WHAT YOU WILL DO. Where the word "XNOR" appears in a line below, copy the whole line.

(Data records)
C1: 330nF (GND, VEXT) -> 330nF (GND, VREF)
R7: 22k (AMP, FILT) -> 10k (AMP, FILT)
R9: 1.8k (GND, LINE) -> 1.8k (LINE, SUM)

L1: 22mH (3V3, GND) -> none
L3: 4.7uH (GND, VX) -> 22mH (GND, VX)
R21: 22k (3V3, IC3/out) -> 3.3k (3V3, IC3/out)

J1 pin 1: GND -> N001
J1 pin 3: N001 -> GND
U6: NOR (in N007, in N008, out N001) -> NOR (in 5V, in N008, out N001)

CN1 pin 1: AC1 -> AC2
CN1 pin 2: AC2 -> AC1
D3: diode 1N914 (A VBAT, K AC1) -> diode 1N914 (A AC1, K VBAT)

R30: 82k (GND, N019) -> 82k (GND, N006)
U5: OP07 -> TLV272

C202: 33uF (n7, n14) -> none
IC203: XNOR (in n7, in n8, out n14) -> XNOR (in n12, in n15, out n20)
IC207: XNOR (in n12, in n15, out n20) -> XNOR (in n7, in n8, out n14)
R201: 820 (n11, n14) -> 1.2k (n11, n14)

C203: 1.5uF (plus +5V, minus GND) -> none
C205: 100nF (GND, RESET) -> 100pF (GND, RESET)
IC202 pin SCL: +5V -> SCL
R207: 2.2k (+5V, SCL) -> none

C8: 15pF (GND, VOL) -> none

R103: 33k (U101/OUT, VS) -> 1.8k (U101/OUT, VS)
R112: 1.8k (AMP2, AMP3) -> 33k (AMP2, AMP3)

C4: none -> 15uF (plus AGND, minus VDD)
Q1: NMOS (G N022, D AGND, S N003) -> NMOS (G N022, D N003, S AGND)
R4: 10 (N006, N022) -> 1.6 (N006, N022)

EXERCISE SOLUTION.
IC203: XNOR (in n7, in n8, out n14) -> XNOR (in n12, in n15, out n20)
IC207: XNOR (in n12, in n15, out n20) -> XNOR (in n7, in n8, out n14)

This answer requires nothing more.